Scene change data:
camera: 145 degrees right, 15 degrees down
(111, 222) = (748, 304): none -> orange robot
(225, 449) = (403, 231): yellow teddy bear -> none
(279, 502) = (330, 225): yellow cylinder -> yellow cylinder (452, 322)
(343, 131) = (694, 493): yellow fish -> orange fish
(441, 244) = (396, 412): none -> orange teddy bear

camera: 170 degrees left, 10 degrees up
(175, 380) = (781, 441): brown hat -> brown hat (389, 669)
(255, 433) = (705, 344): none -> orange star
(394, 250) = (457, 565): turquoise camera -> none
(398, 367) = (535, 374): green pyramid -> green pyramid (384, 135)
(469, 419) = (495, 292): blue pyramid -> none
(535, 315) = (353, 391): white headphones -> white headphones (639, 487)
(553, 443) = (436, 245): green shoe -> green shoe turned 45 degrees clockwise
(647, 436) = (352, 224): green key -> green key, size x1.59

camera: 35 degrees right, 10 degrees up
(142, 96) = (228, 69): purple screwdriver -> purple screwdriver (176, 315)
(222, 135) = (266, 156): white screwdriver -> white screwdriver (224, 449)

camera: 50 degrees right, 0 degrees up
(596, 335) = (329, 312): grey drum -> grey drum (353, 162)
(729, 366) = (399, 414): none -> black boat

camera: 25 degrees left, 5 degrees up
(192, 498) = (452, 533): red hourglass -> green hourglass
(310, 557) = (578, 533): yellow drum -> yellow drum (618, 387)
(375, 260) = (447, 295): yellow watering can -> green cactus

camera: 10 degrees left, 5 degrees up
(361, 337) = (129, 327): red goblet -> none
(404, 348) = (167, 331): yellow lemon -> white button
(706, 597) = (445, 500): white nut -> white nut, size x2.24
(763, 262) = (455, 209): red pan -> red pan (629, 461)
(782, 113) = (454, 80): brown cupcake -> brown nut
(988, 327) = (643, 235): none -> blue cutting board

§ WHAT IS REQUIRED
Retype exactly, and only, the lines that run from the one with "(404, 348) = (167, 331): yellow" through the final line of the entries.

§ TASK RESPONSE
(404, 348) = (167, 331): yellow lemon -> white button
(706, 597) = (445, 500): white nut -> white nut, size x2.24
(763, 262) = (455, 209): red pan -> red pan (629, 461)
(782, 113) = (454, 80): brown cupcake -> brown nut
(988, 327) = (643, 235): none -> blue cutting board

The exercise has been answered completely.